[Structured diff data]
▬▬▬▬▬▬▬▬▬▬

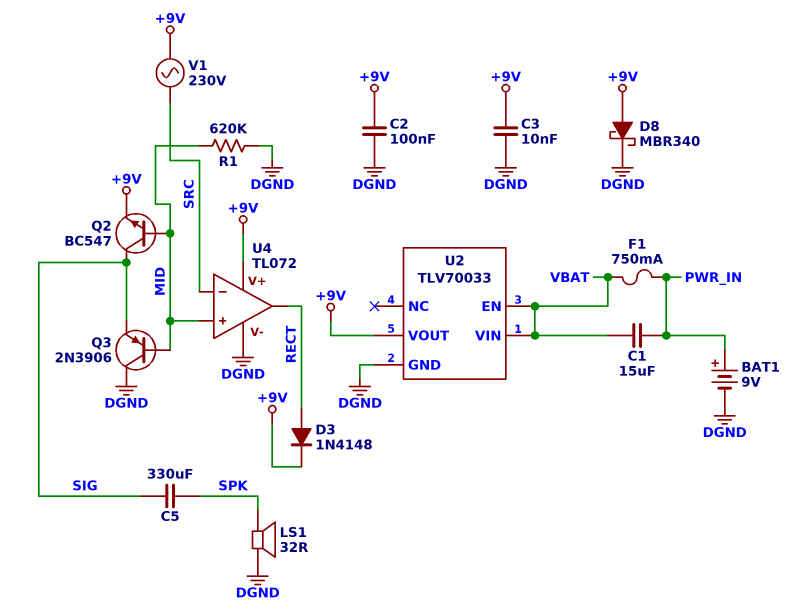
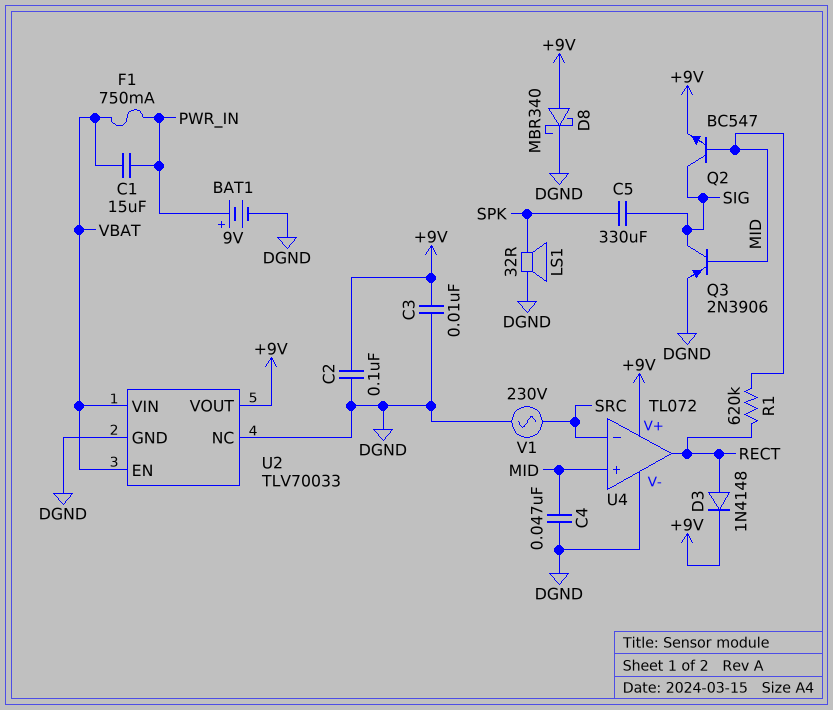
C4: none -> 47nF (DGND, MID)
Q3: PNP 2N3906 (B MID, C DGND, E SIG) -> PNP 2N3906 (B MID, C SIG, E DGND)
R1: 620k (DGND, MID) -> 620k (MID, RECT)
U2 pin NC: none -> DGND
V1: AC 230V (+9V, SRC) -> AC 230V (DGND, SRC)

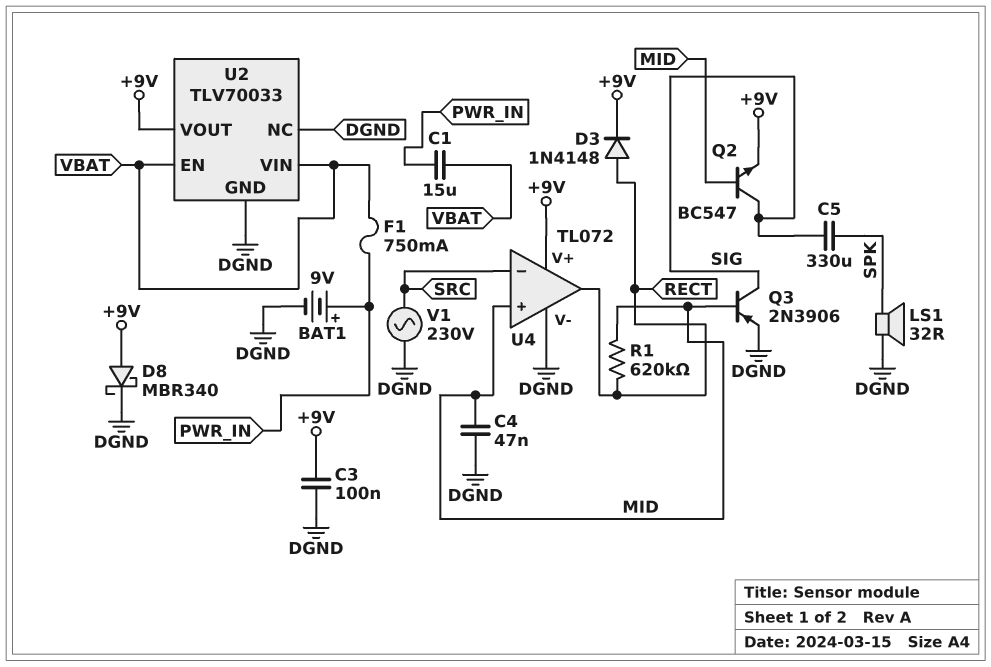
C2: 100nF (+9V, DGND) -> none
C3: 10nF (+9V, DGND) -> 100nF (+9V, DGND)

▬▬▬▬▬▬▬▬▬▬

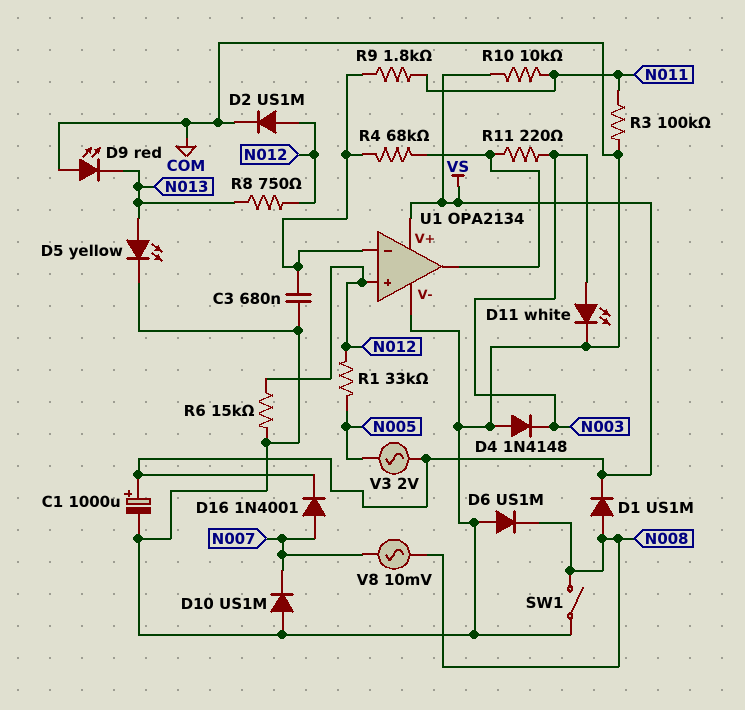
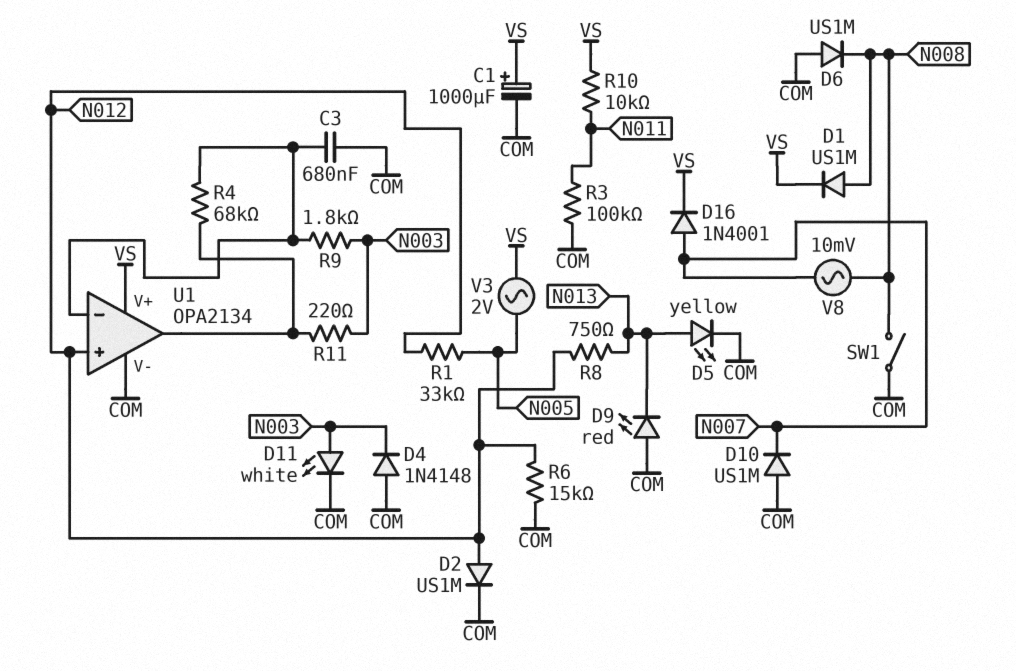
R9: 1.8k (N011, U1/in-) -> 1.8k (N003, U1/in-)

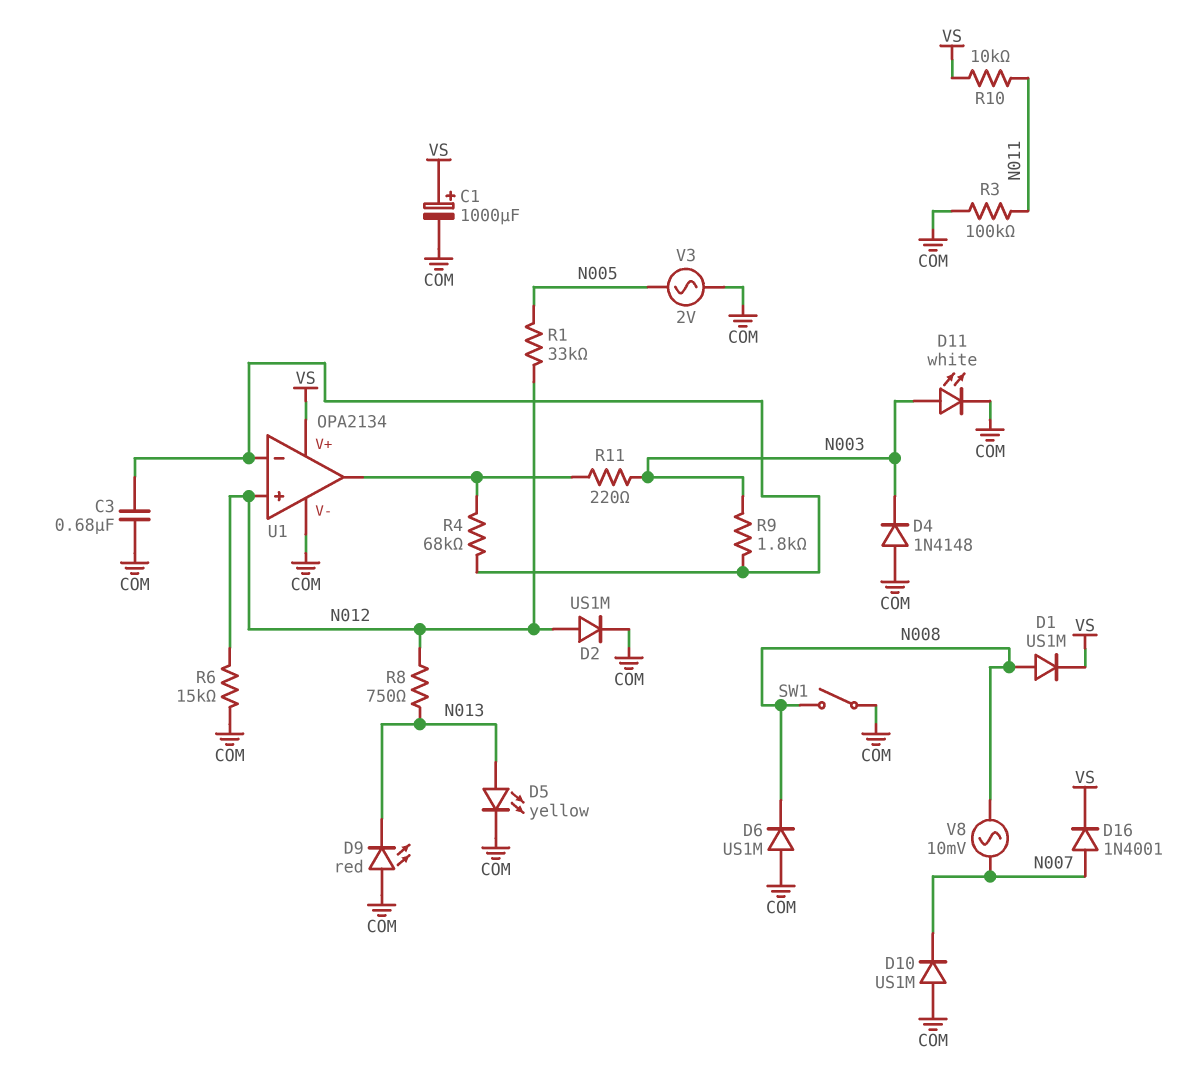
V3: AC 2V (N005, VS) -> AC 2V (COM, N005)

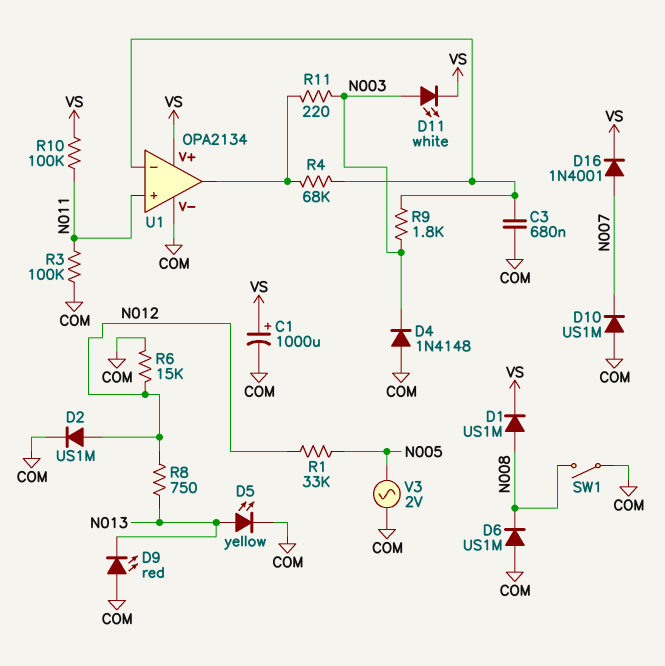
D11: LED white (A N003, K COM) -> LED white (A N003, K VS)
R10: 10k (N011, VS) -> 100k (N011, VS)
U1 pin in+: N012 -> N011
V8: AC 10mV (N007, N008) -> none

▬▬▬▬▬▬▬▬▬▬

Identify the lines in the entries above that contain "DGND", then copy them out.

C4: none -> 47nF (DGND, MID)
Q3: PNP 2N3906 (B MID, C DGND, E SIG) -> PNP 2N3906 (B MID, C SIG, E DGND)
R1: 620k (DGND, MID) -> 620k (MID, RECT)
U2 pin NC: none -> DGND
V1: AC 230V (+9V, SRC) -> AC 230V (DGND, SRC)
C2: 100nF (+9V, DGND) -> none
C3: 10nF (+9V, DGND) -> 100nF (+9V, DGND)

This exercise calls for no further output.